Retype each line of the material below word for word; pictures stay out.

====== Information ======

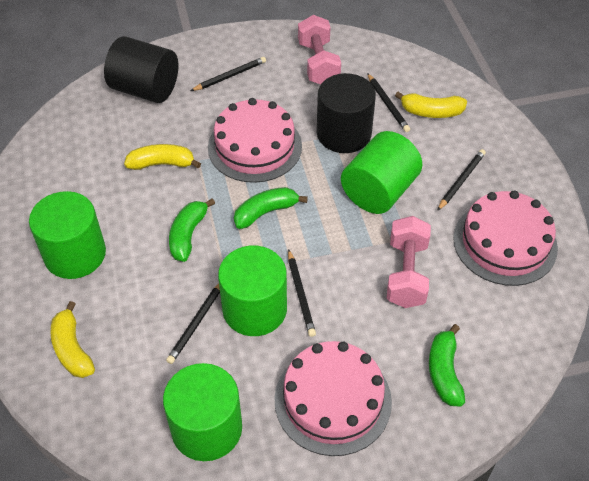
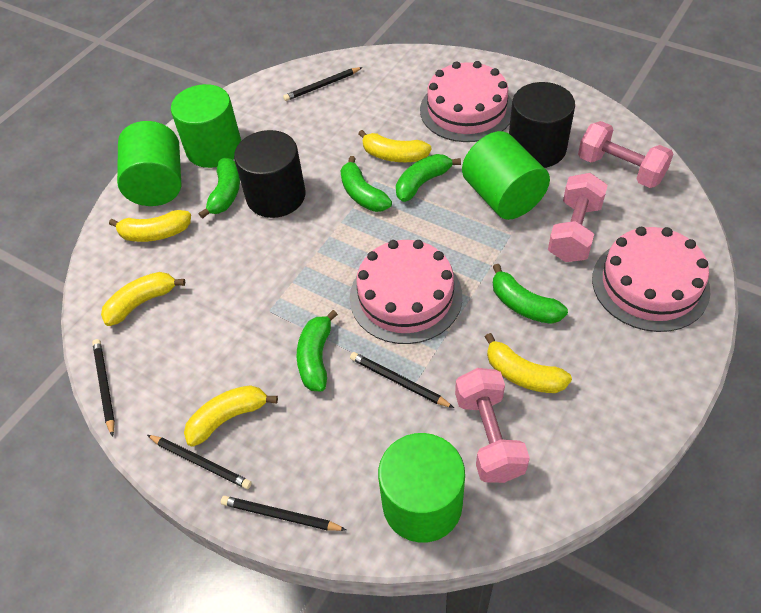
green banana: 3 -> 5
pink dumbbell: 2 -> 3
yellow banana: 3 -> 5

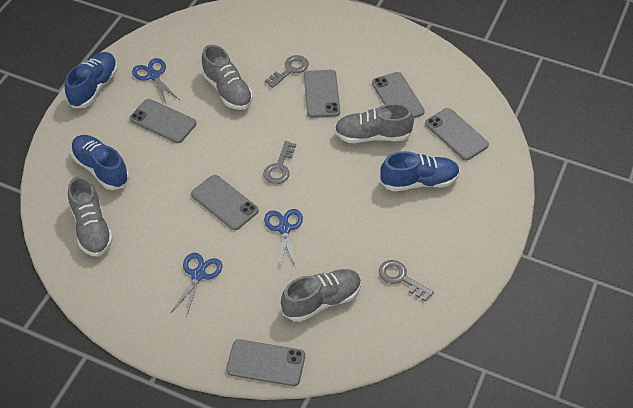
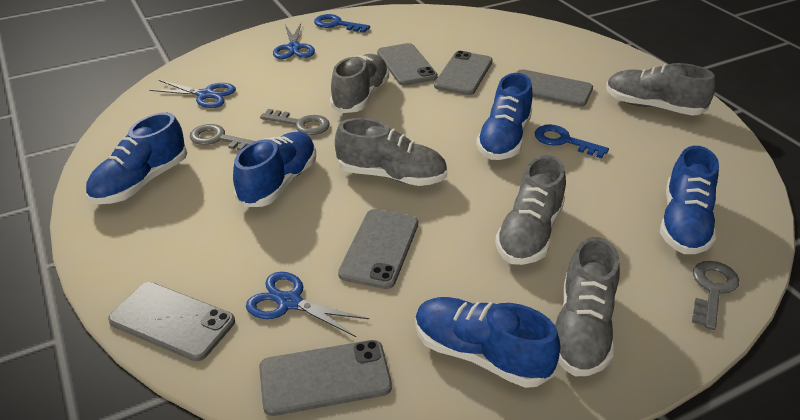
blue key: 0 -> 2
blue shoe: 3 -> 5
grey shoe: 4 -> 5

======

▶ **Response**
green banana: 3 -> 5
pink dumbbell: 2 -> 3
yellow banana: 3 -> 5

blue key: 0 -> 2
blue shoe: 3 -> 5
grey shoe: 4 -> 5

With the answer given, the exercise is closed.